* **Task to complete**
After locating the line that contains "building: none -> [40,104,156,225]" in the data below, set down exactly that line and each one after it through the line that contains "building: [174,393,231,464] ->", and nothing more.

(Building box correspondences)
* * *

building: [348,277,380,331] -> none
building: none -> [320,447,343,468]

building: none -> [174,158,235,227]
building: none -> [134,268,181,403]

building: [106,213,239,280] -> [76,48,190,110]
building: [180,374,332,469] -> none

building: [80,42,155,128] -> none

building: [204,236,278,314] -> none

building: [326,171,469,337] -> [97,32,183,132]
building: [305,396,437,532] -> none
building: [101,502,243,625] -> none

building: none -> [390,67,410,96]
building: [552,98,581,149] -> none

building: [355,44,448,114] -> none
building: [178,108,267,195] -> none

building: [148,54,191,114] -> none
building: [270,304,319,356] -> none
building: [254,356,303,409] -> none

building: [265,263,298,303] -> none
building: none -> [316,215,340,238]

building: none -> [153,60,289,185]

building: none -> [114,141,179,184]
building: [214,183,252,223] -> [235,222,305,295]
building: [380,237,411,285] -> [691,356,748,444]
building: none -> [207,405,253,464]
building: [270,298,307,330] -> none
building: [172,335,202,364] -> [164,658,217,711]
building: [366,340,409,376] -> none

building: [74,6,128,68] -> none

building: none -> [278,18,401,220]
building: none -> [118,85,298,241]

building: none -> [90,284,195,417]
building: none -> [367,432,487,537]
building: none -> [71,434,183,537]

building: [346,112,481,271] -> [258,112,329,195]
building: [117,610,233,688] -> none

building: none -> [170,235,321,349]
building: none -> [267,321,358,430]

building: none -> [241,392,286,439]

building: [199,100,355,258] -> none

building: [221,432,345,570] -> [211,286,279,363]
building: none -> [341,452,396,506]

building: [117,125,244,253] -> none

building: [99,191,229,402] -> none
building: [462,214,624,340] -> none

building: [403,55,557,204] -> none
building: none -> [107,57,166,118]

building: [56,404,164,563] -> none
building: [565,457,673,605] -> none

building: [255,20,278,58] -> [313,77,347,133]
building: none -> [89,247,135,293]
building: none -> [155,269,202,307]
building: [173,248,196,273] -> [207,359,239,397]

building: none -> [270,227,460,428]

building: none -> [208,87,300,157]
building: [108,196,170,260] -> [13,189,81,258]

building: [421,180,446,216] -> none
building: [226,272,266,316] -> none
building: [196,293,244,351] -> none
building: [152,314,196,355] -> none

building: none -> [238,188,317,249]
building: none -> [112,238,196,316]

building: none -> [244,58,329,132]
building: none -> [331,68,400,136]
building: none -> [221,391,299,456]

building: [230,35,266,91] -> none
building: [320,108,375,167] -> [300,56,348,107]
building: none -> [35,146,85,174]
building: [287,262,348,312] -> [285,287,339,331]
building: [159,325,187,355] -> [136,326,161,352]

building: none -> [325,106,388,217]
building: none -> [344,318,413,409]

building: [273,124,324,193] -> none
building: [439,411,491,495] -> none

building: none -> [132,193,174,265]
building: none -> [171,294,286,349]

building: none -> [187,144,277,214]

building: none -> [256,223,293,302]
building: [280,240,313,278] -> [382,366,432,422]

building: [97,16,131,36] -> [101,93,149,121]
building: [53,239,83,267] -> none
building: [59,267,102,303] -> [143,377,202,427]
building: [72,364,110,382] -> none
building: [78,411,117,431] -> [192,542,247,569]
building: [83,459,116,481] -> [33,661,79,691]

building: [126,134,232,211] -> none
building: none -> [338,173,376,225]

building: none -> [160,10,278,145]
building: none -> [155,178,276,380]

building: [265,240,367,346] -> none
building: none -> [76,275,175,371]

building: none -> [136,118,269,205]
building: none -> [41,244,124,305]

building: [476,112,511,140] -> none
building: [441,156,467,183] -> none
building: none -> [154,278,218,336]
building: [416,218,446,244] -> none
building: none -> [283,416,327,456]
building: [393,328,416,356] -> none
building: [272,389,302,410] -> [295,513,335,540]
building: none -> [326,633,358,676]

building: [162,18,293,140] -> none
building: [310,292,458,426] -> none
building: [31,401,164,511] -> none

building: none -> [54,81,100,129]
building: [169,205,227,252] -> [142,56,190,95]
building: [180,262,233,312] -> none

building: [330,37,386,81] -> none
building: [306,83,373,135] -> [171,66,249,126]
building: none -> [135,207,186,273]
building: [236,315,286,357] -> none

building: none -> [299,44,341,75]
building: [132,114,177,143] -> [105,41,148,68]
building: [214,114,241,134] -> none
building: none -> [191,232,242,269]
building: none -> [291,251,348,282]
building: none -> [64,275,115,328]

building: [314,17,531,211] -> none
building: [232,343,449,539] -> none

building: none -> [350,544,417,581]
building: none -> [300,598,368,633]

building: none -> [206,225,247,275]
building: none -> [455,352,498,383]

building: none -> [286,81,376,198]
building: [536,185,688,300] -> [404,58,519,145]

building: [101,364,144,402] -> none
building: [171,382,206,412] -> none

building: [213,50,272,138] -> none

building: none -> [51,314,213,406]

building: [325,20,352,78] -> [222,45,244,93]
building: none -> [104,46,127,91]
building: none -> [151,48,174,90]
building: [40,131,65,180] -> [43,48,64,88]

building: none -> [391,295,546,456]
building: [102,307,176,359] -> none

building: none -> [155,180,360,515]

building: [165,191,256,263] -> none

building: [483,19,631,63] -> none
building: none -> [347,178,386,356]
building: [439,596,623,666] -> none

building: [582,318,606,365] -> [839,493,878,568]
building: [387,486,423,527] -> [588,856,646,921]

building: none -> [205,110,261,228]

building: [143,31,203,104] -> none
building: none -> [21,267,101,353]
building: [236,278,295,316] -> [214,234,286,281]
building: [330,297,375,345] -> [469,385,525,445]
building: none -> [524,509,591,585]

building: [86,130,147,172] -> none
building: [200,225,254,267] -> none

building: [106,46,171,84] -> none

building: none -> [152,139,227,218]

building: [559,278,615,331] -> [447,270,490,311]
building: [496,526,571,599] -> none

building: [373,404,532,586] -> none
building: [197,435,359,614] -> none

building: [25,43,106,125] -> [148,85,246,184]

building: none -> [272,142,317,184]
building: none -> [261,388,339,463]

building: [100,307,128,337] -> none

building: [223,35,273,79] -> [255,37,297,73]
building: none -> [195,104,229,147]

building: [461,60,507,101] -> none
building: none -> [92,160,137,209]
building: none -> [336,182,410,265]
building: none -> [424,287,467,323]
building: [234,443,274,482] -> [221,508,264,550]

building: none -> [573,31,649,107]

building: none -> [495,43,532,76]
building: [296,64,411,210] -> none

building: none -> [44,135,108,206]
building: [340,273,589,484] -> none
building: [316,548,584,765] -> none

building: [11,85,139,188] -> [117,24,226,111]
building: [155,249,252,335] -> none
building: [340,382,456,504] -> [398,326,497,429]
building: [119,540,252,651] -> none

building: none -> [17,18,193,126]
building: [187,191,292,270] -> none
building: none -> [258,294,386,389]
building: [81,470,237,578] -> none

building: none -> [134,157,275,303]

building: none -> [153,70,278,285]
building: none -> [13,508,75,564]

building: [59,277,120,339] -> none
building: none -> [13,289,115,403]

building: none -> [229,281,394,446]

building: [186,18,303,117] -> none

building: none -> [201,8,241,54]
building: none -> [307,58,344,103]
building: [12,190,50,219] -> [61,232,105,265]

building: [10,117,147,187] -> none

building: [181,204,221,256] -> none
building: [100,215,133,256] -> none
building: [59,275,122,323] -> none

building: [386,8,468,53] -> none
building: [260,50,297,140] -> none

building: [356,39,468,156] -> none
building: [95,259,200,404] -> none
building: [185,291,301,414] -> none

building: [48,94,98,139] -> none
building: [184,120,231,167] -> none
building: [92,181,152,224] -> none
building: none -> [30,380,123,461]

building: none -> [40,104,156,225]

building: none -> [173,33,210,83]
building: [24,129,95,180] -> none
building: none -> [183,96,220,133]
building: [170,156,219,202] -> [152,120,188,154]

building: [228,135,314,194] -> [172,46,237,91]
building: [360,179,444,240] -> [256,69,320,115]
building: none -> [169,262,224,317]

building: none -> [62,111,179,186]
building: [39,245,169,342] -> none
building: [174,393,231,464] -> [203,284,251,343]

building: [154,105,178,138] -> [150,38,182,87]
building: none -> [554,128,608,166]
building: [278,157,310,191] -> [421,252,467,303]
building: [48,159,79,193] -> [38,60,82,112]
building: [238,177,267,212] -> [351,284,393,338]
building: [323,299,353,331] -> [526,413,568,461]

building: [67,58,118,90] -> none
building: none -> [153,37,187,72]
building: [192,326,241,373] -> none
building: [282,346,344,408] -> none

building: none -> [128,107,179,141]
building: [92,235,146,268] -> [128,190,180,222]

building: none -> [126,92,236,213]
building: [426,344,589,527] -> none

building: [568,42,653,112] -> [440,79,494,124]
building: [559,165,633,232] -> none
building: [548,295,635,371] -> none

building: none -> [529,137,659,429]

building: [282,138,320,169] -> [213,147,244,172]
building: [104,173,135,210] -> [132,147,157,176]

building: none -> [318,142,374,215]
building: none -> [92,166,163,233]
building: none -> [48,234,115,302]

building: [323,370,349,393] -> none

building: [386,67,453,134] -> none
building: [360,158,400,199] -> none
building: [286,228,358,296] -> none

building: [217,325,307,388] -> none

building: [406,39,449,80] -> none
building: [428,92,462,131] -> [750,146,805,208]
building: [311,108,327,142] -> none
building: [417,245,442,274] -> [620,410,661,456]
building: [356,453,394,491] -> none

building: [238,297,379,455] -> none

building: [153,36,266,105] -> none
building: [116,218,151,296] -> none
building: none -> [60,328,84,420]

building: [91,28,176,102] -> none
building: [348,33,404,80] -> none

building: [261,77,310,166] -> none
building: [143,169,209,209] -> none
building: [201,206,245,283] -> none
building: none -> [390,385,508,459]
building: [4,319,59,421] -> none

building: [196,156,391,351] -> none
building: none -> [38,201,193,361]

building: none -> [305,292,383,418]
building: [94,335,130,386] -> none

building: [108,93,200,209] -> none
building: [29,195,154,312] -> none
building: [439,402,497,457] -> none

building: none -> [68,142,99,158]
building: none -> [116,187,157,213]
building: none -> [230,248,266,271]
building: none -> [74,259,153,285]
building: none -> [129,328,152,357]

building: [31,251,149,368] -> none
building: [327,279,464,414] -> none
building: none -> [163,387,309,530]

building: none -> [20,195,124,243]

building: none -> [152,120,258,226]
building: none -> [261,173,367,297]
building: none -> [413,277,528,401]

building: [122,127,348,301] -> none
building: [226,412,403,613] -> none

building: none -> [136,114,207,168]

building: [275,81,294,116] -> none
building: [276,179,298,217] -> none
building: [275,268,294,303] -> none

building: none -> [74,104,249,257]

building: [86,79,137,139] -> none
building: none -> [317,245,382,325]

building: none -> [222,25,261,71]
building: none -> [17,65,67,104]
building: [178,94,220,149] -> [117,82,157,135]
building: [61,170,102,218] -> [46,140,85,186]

* * *

* **Exercise response**
building: none -> [40,104,156,225]

building: none -> [173,33,210,83]
building: [24,129,95,180] -> none
building: none -> [183,96,220,133]
building: [170,156,219,202] -> [152,120,188,154]

building: [228,135,314,194] -> [172,46,237,91]
building: [360,179,444,240] -> [256,69,320,115]
building: none -> [169,262,224,317]

building: none -> [62,111,179,186]
building: [39,245,169,342] -> none
building: [174,393,231,464] -> [203,284,251,343]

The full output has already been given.